◆ Work instructions
All of the data below should be set down again verbatim, without any images.

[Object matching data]

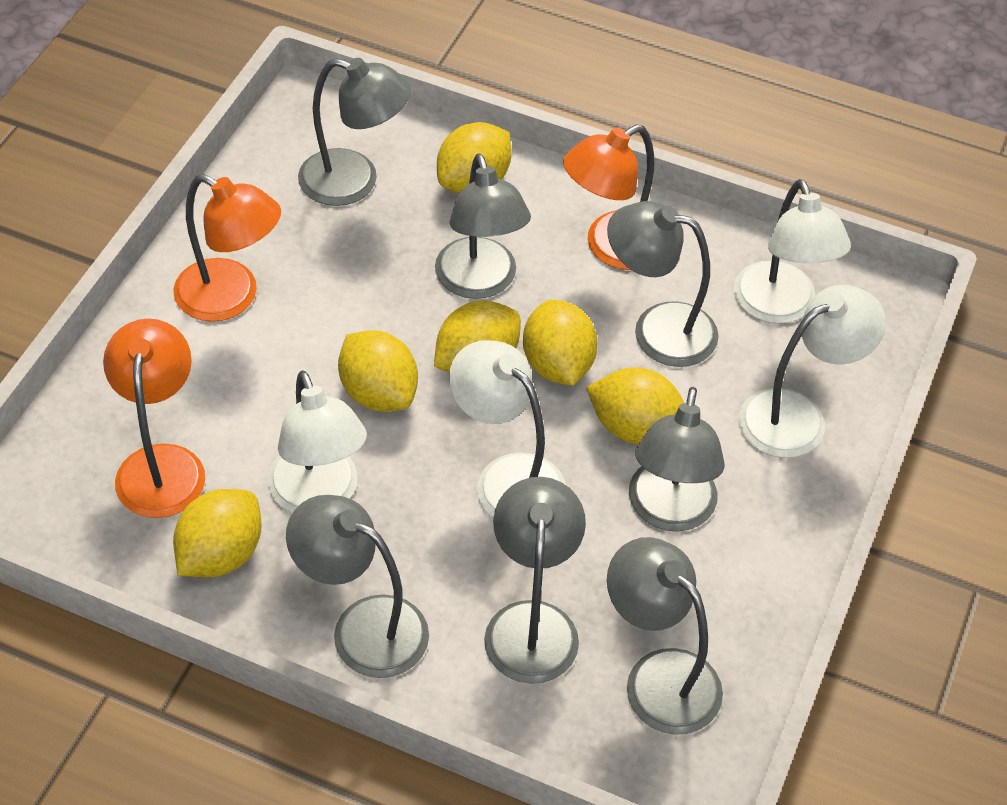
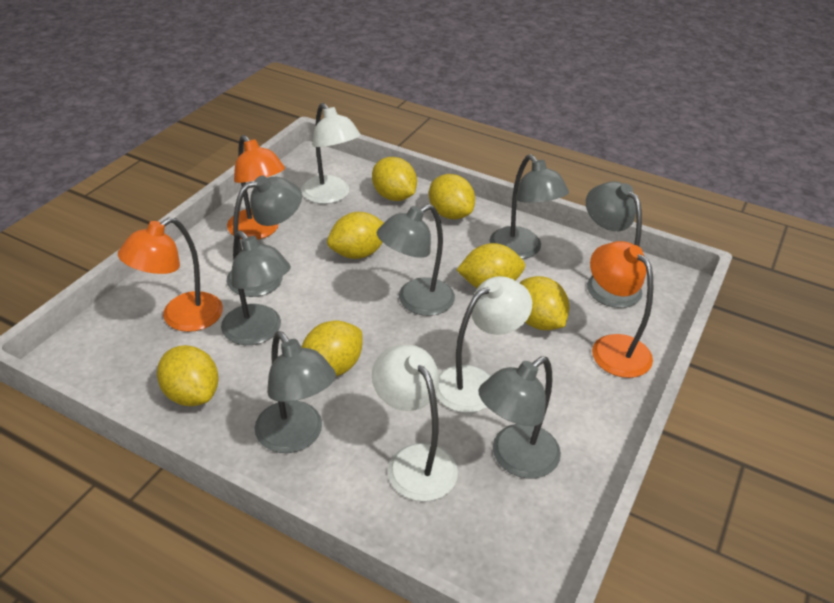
white lamp: 4 -> 3
yellow lemon: 6 -> 7

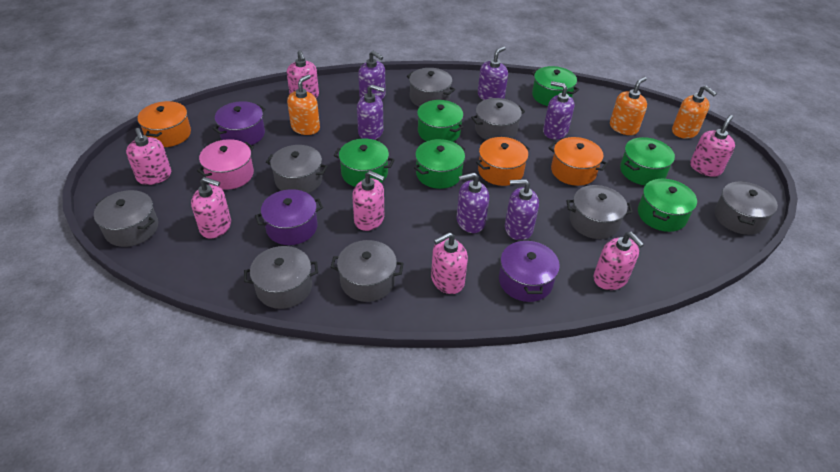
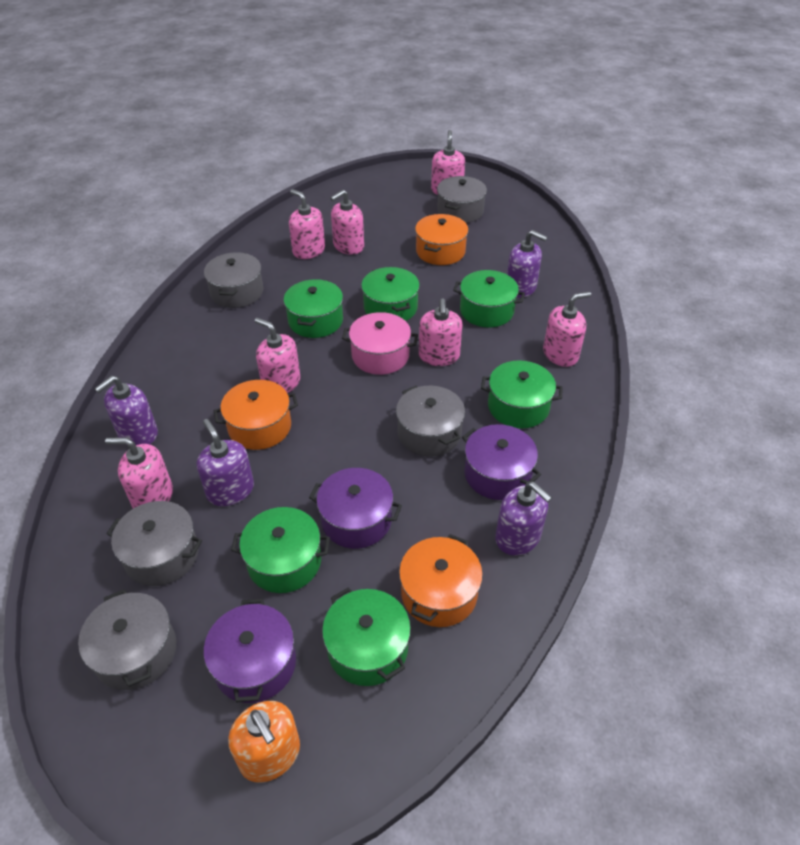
grey pot: 8 -> 5
orange soap dispenser: 3 -> 1
purple soap dispenser: 6 -> 4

◆ Answer space
white lamp: 4 -> 3
yellow lemon: 6 -> 7

grey pot: 8 -> 5
orange soap dispenser: 3 -> 1
purple soap dispenser: 6 -> 4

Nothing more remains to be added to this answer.